** begin Records supplied **
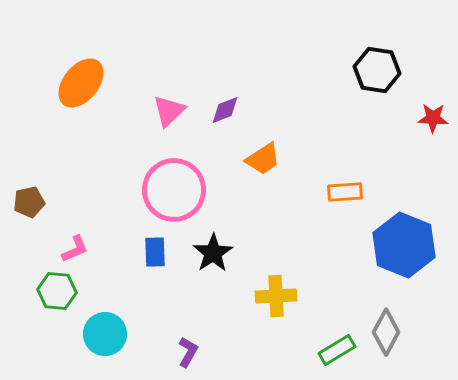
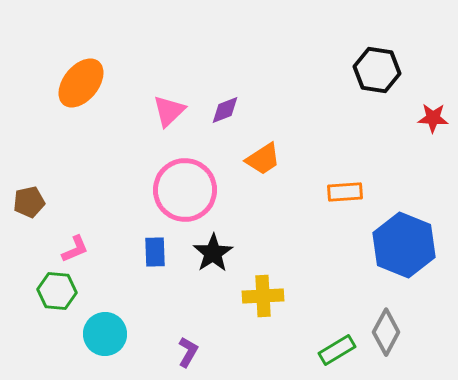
pink circle: moved 11 px right
yellow cross: moved 13 px left
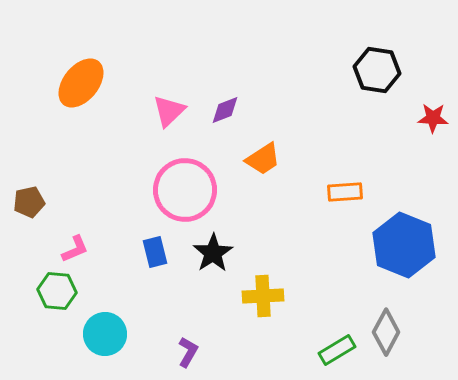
blue rectangle: rotated 12 degrees counterclockwise
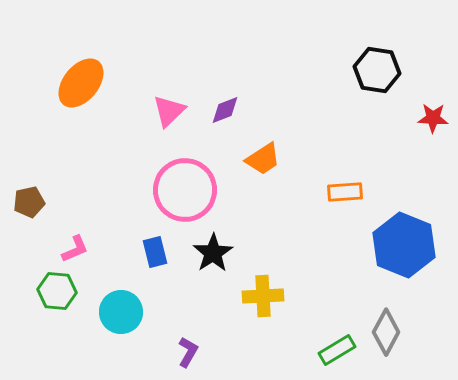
cyan circle: moved 16 px right, 22 px up
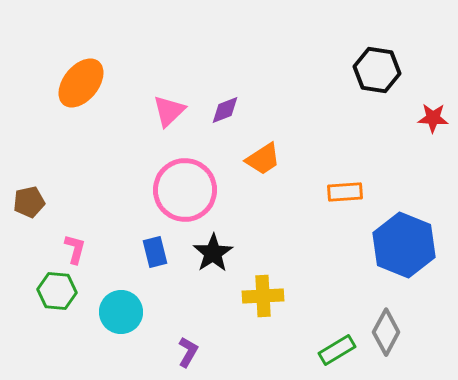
pink L-shape: rotated 52 degrees counterclockwise
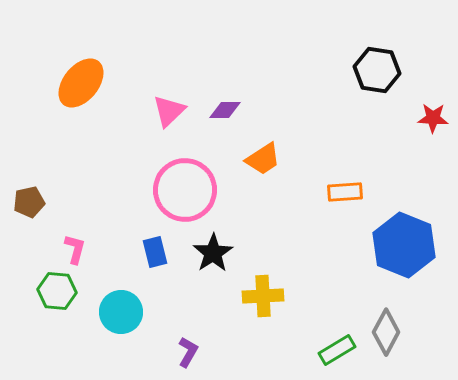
purple diamond: rotated 20 degrees clockwise
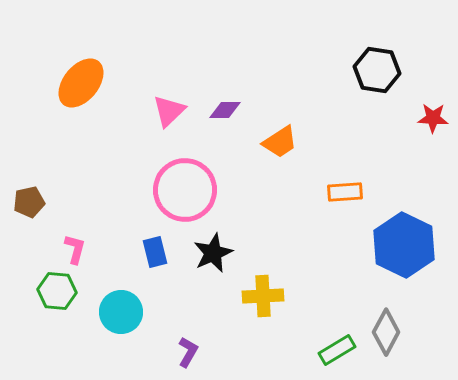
orange trapezoid: moved 17 px right, 17 px up
blue hexagon: rotated 4 degrees clockwise
black star: rotated 9 degrees clockwise
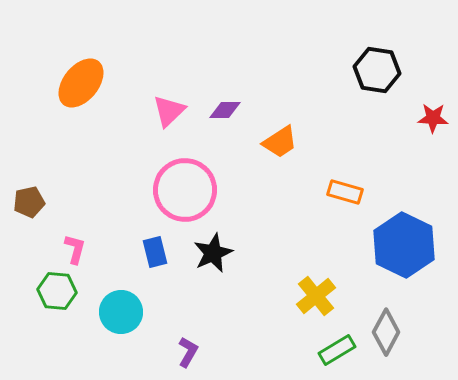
orange rectangle: rotated 20 degrees clockwise
yellow cross: moved 53 px right; rotated 36 degrees counterclockwise
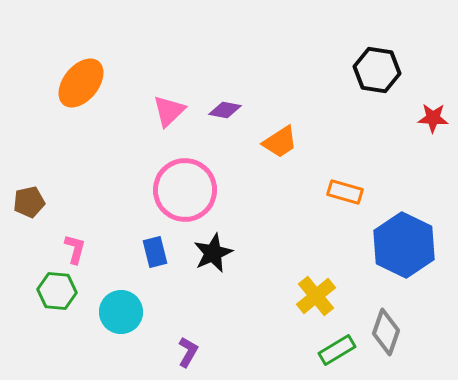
purple diamond: rotated 12 degrees clockwise
gray diamond: rotated 9 degrees counterclockwise
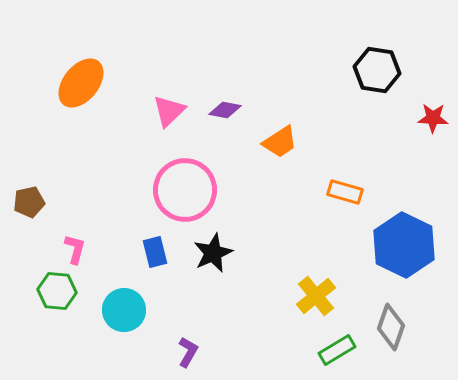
cyan circle: moved 3 px right, 2 px up
gray diamond: moved 5 px right, 5 px up
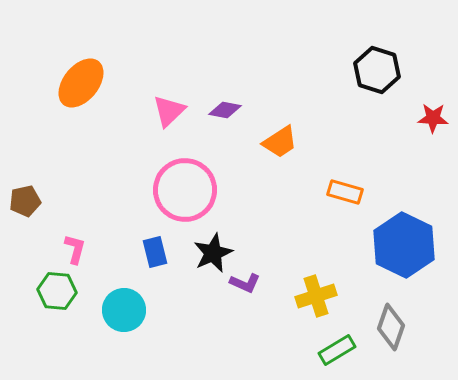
black hexagon: rotated 9 degrees clockwise
brown pentagon: moved 4 px left, 1 px up
yellow cross: rotated 21 degrees clockwise
purple L-shape: moved 57 px right, 69 px up; rotated 84 degrees clockwise
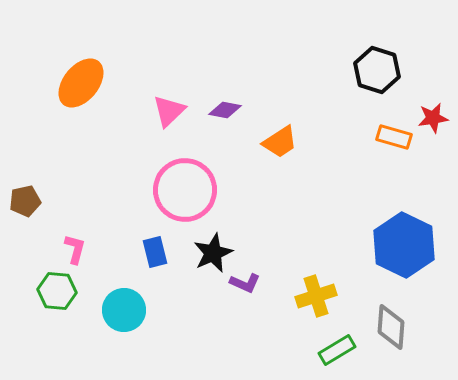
red star: rotated 12 degrees counterclockwise
orange rectangle: moved 49 px right, 55 px up
gray diamond: rotated 15 degrees counterclockwise
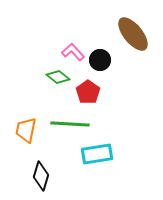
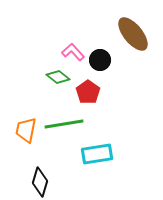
green line: moved 6 px left; rotated 12 degrees counterclockwise
black diamond: moved 1 px left, 6 px down
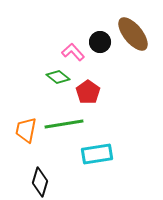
black circle: moved 18 px up
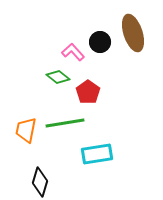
brown ellipse: moved 1 px up; rotated 21 degrees clockwise
green line: moved 1 px right, 1 px up
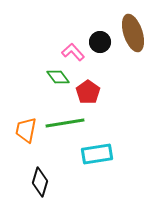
green diamond: rotated 15 degrees clockwise
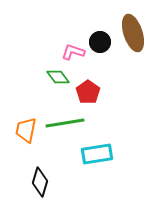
pink L-shape: rotated 30 degrees counterclockwise
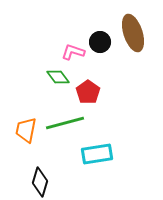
green line: rotated 6 degrees counterclockwise
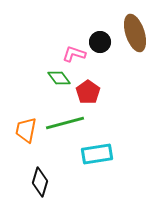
brown ellipse: moved 2 px right
pink L-shape: moved 1 px right, 2 px down
green diamond: moved 1 px right, 1 px down
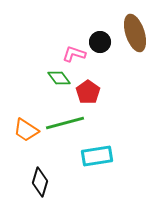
orange trapezoid: rotated 68 degrees counterclockwise
cyan rectangle: moved 2 px down
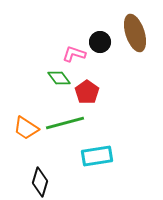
red pentagon: moved 1 px left
orange trapezoid: moved 2 px up
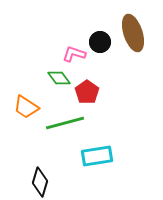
brown ellipse: moved 2 px left
orange trapezoid: moved 21 px up
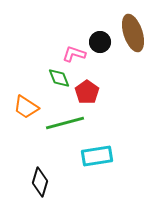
green diamond: rotated 15 degrees clockwise
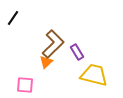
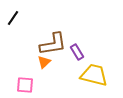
brown L-shape: rotated 36 degrees clockwise
orange triangle: moved 2 px left
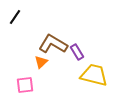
black line: moved 2 px right, 1 px up
brown L-shape: rotated 140 degrees counterclockwise
orange triangle: moved 3 px left
pink square: rotated 12 degrees counterclockwise
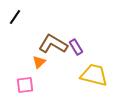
purple rectangle: moved 1 px left, 5 px up
orange triangle: moved 2 px left
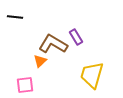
black line: rotated 63 degrees clockwise
purple rectangle: moved 10 px up
orange triangle: moved 1 px right, 1 px up
yellow trapezoid: moved 2 px left; rotated 88 degrees counterclockwise
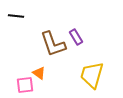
black line: moved 1 px right, 1 px up
brown L-shape: rotated 140 degrees counterclockwise
orange triangle: moved 1 px left, 12 px down; rotated 40 degrees counterclockwise
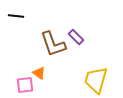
purple rectangle: rotated 14 degrees counterclockwise
yellow trapezoid: moved 4 px right, 5 px down
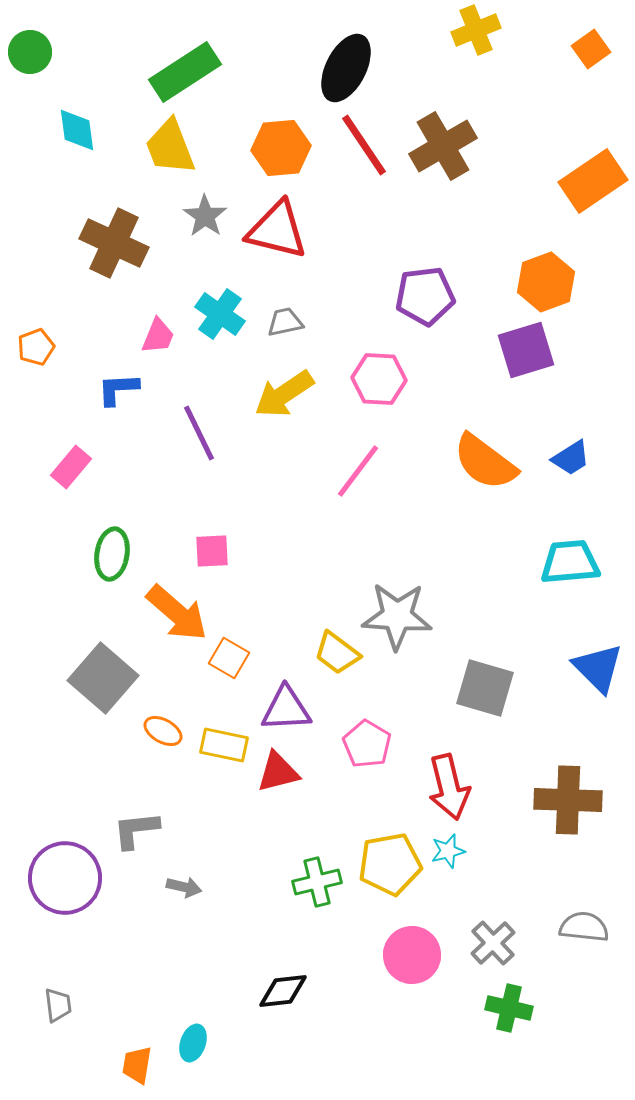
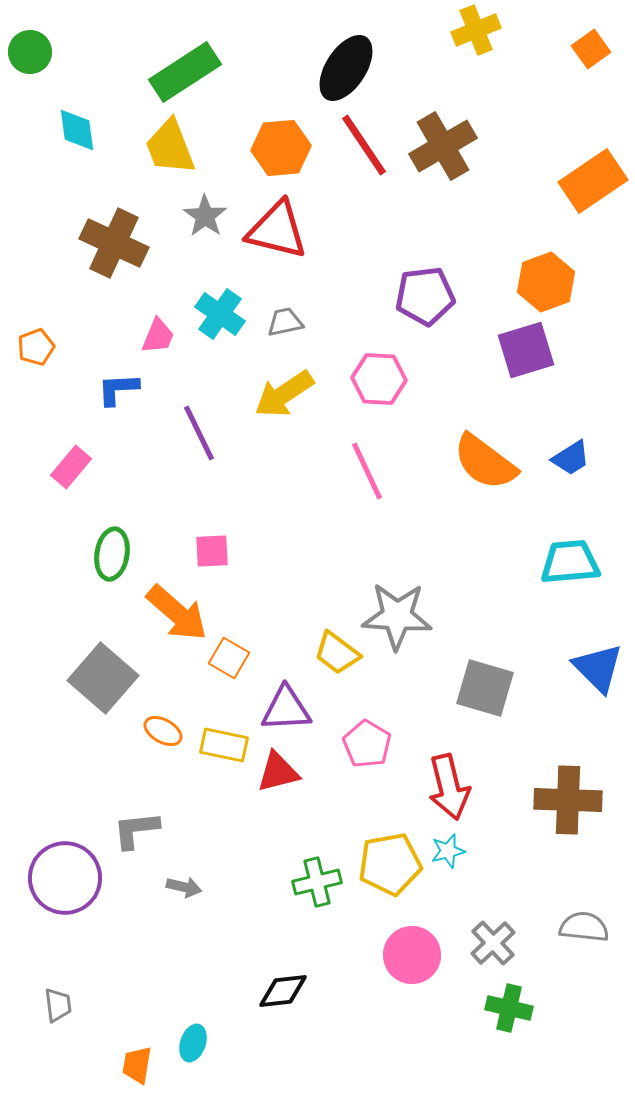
black ellipse at (346, 68): rotated 6 degrees clockwise
pink line at (358, 471): moved 9 px right; rotated 62 degrees counterclockwise
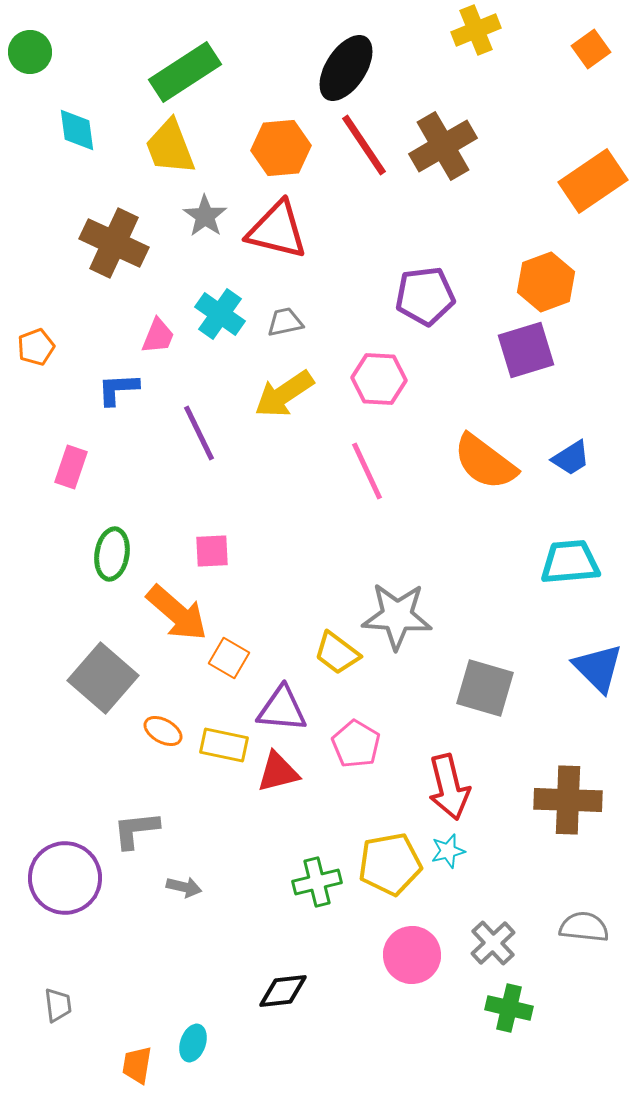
pink rectangle at (71, 467): rotated 21 degrees counterclockwise
purple triangle at (286, 709): moved 4 px left; rotated 8 degrees clockwise
pink pentagon at (367, 744): moved 11 px left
** end Records supplied **
_What the task requires_
Could you return every line of the data above word for word, leaving out all the pictures?

_Reply to the exercise_
pink circle: moved 11 px right
yellow cross: moved 13 px left
blue rectangle: rotated 12 degrees counterclockwise
cyan circle: moved 16 px right, 22 px up
pink L-shape: rotated 52 degrees counterclockwise
purple diamond: rotated 20 degrees clockwise
orange trapezoid: moved 17 px right, 17 px up
blue hexagon: rotated 4 degrees clockwise
black star: rotated 9 degrees clockwise
orange rectangle: rotated 20 degrees clockwise
yellow cross: moved 53 px right; rotated 36 degrees counterclockwise
purple diamond: rotated 12 degrees clockwise
gray diamond: rotated 9 degrees counterclockwise
cyan circle: moved 3 px right, 2 px up
gray diamond: moved 5 px right, 5 px up
black hexagon: rotated 9 degrees clockwise
brown pentagon: moved 4 px left, 1 px up
yellow cross: rotated 21 degrees clockwise
purple L-shape: moved 57 px right, 69 px up; rotated 84 degrees clockwise
red star: rotated 12 degrees counterclockwise
orange rectangle: moved 49 px right, 55 px up
gray diamond: rotated 15 degrees counterclockwise
green line: moved 6 px left; rotated 12 degrees counterclockwise
black diamond: moved 1 px left, 6 px down
black circle: moved 18 px up
brown ellipse: moved 1 px up; rotated 21 degrees clockwise
green line: moved 1 px right, 1 px up
green diamond: rotated 15 degrees clockwise
pink L-shape: rotated 30 degrees counterclockwise
green line: rotated 6 degrees counterclockwise
brown ellipse: moved 2 px right
pink L-shape: moved 1 px right, 2 px down
green diamond: moved 1 px right, 1 px down
orange trapezoid: rotated 68 degrees counterclockwise
cyan rectangle: moved 2 px down
red pentagon: moved 1 px left
orange trapezoid: moved 2 px up
brown ellipse: moved 2 px left
orange trapezoid: moved 21 px up
green diamond: rotated 15 degrees clockwise
brown L-shape: rotated 36 degrees clockwise
orange triangle: moved 2 px left
black line: moved 2 px right, 1 px up
brown L-shape: rotated 140 degrees counterclockwise
orange triangle: moved 3 px left
pink square: rotated 12 degrees counterclockwise
purple rectangle: moved 1 px left, 5 px up
orange triangle: moved 2 px left
black line: rotated 63 degrees clockwise
purple rectangle: moved 10 px up
orange triangle: moved 1 px right, 1 px up
yellow trapezoid: moved 2 px left; rotated 88 degrees counterclockwise
black line: moved 1 px right, 1 px up
brown L-shape: rotated 140 degrees counterclockwise
orange triangle: moved 1 px left, 12 px down; rotated 40 degrees counterclockwise
purple rectangle: rotated 14 degrees counterclockwise
yellow trapezoid: moved 4 px right, 5 px down
black ellipse at (346, 68): rotated 6 degrees clockwise
pink line at (358, 471): moved 9 px right; rotated 62 degrees counterclockwise
pink rectangle at (71, 467): rotated 21 degrees counterclockwise
purple triangle at (286, 709): moved 4 px left; rotated 8 degrees clockwise
pink pentagon at (367, 744): moved 11 px left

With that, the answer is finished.